### Activity
Search the material for "none" and copy each line in which it is found.

---*---

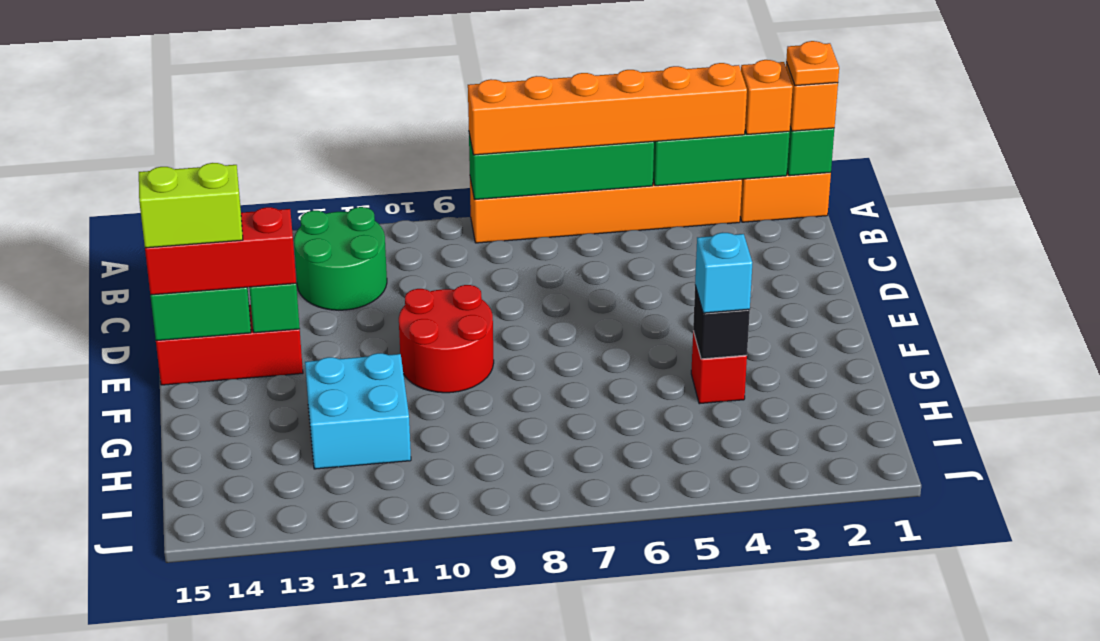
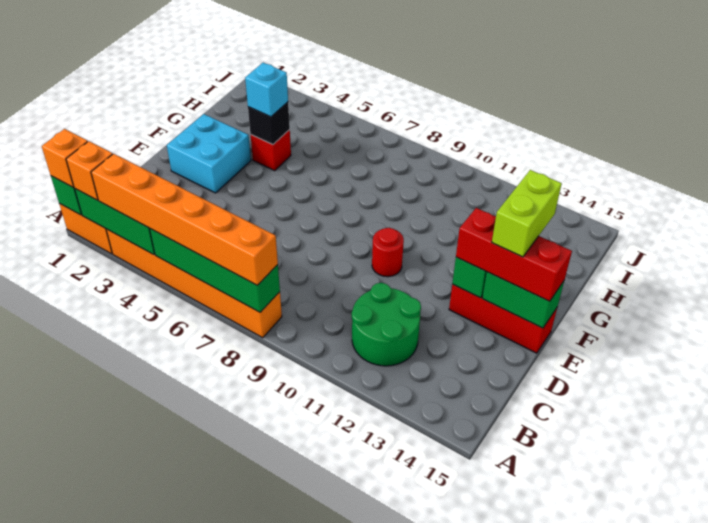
orange plate A1 level 4 -> none
red round brick E9:F10 level 1 -> red round brick E10 level 1
lime brick E14:E15 level 4 -> lime brick E14:F14 level 4
cyan brick G11:H12 level 1 -> cyan brick E2:F3 level 1

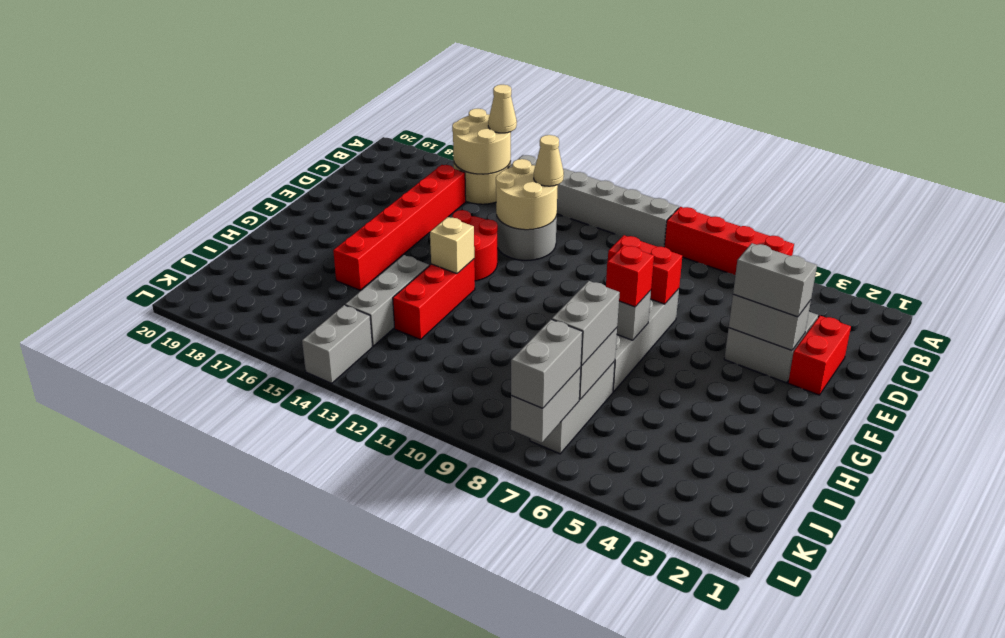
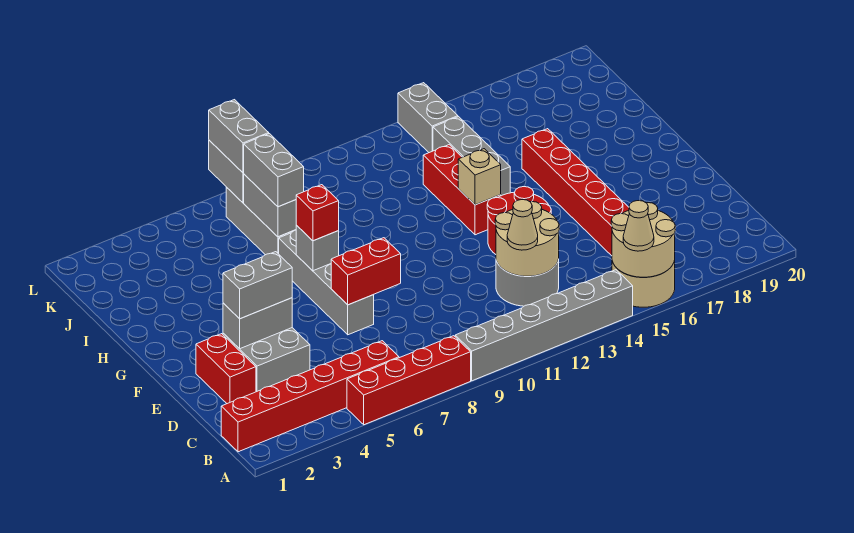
none -> red brick B1:B6 level 1

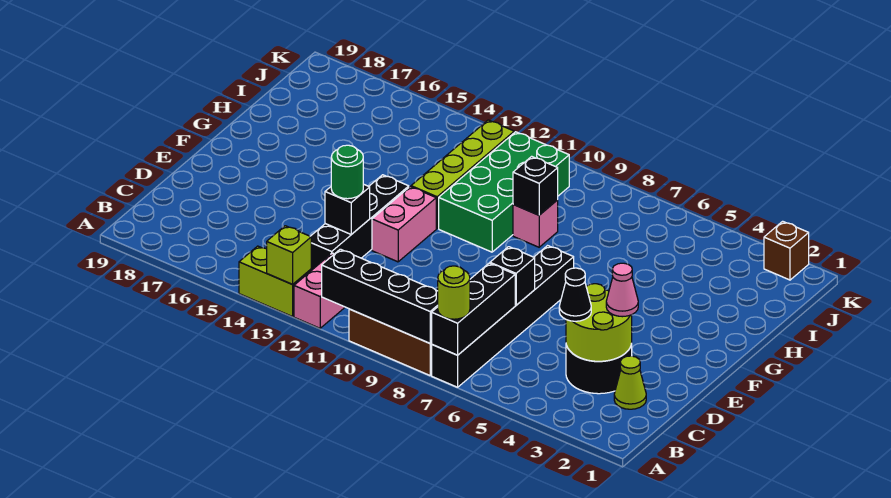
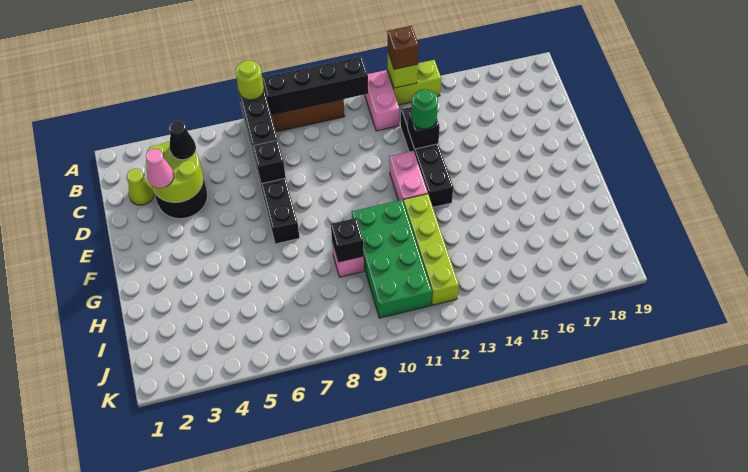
brown brick K2 level 1 -> brown brick A13 level 3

---*---

### Solution to this task
orange plate A1 level 4 -> none
none -> red brick B1:B6 level 1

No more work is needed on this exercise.